OBJECTIVE. Could you copy, character for character, the part of the entries that opens with the line containing "Give the centreline" and closes with the line containing "road 3 (residential): [(445,219),(462,195),(490,0)]", with both of those lines included?

DATA SUPPLIED.

* * *

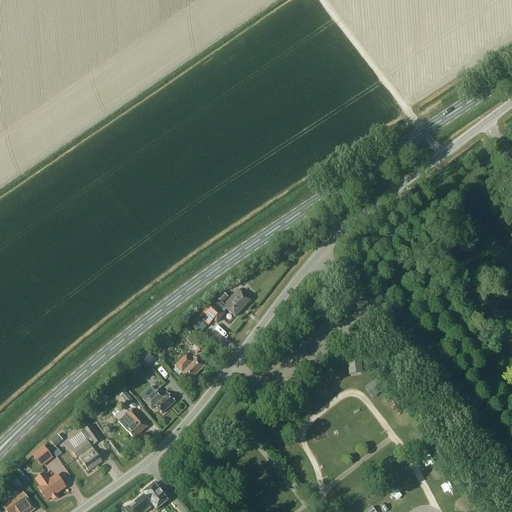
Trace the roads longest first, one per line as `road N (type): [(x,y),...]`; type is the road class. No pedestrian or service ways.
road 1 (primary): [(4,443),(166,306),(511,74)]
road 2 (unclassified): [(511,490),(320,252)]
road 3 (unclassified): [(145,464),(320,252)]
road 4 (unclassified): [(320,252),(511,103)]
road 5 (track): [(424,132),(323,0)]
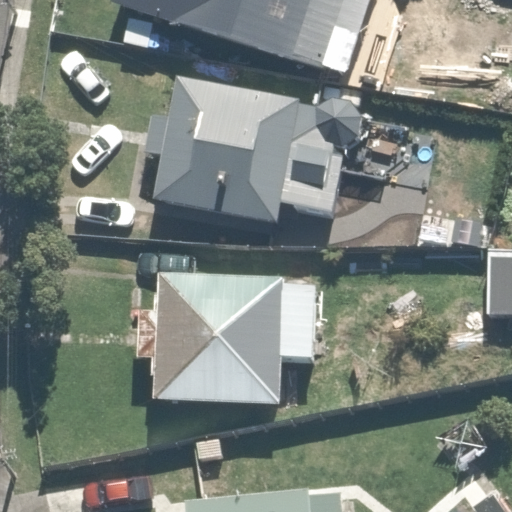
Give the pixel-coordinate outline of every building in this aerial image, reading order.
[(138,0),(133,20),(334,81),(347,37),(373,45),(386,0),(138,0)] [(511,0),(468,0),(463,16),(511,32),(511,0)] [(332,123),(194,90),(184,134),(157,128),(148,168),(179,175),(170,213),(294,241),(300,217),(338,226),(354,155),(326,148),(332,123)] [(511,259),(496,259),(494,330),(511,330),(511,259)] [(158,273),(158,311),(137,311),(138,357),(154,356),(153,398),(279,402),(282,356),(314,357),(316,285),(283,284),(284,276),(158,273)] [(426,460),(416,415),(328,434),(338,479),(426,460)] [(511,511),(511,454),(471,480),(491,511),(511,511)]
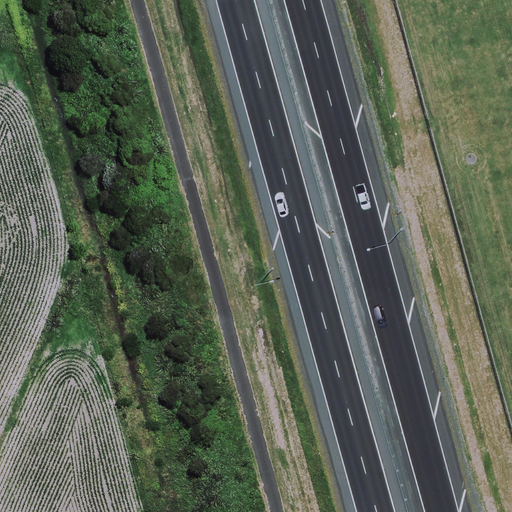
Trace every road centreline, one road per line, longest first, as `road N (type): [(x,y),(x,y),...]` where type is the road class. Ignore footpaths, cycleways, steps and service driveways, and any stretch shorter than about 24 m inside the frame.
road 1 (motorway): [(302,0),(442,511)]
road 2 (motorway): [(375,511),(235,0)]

* * *

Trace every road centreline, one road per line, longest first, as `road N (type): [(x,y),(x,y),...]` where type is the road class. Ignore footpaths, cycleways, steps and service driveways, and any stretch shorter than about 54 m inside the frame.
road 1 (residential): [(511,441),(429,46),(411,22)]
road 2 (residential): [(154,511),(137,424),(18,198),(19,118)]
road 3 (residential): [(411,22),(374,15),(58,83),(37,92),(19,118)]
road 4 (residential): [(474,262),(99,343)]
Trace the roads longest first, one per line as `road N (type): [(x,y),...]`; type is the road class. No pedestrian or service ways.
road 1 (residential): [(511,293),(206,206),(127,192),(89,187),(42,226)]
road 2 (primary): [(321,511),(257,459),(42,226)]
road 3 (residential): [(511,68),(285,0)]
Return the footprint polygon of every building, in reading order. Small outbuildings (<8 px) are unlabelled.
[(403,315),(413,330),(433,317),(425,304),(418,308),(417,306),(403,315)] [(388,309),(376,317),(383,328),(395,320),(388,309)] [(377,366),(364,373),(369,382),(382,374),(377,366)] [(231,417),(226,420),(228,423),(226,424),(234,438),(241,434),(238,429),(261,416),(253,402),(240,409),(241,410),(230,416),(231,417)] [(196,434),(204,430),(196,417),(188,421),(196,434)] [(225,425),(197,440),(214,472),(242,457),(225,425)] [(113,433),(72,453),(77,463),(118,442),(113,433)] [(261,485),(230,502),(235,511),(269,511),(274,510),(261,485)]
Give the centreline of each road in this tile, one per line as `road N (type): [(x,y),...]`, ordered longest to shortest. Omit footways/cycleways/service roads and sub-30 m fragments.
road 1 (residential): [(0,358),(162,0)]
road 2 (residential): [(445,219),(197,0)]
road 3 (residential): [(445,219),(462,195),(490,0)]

* * *

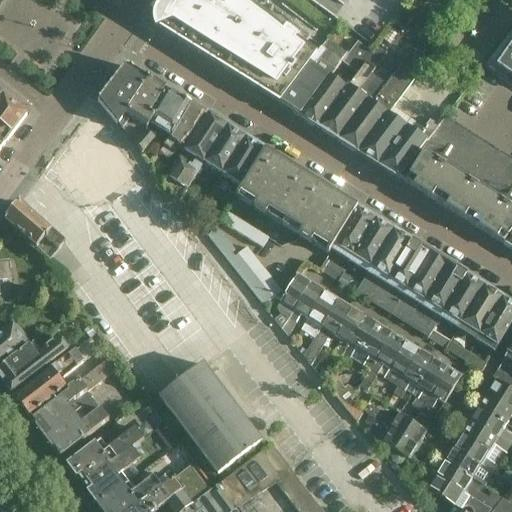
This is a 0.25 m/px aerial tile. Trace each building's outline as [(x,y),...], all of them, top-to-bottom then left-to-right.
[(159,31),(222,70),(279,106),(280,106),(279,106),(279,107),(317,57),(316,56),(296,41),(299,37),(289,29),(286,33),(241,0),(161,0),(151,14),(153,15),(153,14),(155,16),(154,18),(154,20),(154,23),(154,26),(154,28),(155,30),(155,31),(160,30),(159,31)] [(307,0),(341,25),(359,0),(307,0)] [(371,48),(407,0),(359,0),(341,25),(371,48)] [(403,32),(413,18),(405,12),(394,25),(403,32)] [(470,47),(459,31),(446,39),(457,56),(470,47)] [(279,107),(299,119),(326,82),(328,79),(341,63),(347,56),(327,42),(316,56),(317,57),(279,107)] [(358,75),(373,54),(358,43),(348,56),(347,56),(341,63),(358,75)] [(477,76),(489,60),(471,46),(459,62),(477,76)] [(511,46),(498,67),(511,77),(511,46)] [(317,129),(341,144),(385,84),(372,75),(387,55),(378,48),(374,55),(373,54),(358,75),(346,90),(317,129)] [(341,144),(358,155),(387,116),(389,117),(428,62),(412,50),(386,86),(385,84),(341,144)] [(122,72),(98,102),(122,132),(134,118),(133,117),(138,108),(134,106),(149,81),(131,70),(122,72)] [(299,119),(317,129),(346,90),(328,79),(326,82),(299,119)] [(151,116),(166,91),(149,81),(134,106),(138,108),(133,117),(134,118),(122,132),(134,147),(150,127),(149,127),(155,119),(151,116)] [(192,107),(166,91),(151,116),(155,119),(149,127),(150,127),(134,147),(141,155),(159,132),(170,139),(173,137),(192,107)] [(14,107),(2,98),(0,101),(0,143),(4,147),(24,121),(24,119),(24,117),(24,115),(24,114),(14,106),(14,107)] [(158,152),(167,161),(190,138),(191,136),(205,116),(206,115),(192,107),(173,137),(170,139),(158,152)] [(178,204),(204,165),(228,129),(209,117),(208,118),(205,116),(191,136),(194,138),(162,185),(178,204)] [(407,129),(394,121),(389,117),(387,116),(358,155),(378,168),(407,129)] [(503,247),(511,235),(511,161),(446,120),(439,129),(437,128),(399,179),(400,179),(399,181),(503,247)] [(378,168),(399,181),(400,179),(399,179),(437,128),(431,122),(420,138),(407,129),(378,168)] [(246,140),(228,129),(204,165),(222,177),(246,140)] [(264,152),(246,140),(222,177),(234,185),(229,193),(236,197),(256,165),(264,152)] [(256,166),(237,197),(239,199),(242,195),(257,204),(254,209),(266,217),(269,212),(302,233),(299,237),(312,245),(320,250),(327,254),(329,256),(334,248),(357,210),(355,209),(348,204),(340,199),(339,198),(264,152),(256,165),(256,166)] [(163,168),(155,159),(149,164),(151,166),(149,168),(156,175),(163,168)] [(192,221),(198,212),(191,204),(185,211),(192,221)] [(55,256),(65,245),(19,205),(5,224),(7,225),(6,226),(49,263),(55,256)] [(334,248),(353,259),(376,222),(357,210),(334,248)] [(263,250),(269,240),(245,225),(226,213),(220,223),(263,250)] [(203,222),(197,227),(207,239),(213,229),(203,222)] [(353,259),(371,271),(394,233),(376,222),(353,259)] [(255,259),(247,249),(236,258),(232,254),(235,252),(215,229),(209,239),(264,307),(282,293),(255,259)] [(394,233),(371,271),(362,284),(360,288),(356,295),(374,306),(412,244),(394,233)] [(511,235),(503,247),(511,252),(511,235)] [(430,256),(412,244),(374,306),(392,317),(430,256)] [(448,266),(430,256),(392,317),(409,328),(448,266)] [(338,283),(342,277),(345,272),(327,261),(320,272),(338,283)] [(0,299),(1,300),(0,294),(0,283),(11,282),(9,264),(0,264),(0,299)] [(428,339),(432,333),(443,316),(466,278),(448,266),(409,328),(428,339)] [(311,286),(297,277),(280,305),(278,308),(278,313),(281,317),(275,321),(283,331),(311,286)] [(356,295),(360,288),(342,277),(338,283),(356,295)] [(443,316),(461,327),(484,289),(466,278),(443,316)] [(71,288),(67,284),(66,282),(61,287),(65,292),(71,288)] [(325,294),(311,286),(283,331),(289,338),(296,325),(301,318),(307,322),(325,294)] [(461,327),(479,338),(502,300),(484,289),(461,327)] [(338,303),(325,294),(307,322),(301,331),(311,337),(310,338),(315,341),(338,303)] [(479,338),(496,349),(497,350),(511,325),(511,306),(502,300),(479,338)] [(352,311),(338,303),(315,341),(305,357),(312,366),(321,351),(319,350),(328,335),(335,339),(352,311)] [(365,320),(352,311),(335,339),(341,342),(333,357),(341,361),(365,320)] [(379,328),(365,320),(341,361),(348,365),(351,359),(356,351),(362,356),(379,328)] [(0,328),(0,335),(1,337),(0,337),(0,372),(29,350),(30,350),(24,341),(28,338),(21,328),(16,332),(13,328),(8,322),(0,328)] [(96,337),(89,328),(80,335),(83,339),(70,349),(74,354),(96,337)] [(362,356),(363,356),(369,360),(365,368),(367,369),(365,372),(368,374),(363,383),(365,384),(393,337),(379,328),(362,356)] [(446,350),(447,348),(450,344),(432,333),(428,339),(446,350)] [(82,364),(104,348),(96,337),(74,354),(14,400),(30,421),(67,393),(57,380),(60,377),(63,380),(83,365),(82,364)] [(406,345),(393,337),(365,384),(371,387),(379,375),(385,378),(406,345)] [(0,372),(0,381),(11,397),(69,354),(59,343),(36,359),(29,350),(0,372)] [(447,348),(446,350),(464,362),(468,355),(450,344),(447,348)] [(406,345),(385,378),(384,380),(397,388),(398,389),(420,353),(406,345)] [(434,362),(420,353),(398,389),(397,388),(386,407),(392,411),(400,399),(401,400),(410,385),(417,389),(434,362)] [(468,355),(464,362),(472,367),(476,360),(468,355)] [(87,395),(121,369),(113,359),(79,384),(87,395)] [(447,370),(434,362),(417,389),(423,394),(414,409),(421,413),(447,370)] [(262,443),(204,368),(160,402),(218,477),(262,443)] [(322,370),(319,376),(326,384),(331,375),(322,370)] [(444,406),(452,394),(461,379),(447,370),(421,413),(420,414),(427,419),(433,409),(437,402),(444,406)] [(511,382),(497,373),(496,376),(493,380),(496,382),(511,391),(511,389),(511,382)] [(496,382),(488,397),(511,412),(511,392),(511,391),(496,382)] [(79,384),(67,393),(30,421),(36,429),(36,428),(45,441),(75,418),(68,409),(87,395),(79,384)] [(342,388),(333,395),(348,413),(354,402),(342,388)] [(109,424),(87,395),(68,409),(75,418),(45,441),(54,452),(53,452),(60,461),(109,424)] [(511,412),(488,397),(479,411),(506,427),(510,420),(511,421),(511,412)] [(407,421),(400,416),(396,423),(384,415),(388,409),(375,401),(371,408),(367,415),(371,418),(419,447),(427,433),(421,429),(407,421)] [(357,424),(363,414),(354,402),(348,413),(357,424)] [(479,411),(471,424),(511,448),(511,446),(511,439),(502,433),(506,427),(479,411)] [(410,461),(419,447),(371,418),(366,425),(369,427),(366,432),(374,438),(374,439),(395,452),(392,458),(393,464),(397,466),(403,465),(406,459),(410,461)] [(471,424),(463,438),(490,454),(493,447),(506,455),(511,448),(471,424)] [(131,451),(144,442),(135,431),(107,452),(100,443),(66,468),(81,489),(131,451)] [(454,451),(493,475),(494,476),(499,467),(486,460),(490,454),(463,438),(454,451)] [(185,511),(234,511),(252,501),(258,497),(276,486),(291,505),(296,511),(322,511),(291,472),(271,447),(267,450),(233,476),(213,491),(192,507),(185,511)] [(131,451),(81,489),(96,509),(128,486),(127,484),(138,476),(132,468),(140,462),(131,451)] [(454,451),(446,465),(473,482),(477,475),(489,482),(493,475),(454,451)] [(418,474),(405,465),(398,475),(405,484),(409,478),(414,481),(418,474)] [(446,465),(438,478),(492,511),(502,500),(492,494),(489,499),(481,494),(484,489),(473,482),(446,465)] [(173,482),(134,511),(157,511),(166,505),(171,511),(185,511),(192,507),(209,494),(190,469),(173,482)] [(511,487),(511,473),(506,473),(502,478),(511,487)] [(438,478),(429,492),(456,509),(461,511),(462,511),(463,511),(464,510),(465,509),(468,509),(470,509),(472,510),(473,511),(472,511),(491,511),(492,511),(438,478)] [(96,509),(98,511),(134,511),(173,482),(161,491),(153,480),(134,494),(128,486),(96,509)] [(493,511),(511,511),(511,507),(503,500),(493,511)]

* * *

RESULT FOR THIS TASK.
Give the centreline of each road in this tile, one per line as `road N (type): [(x,y),...]`, ordered longest to shortest. Omit footways/cycleways/service roads and sub-30 m fragments.
road 1 (residential): [(0,358),(162,0)]
road 2 (residential): [(445,219),(197,0)]
road 3 (residential): [(445,219),(462,195),(490,0)]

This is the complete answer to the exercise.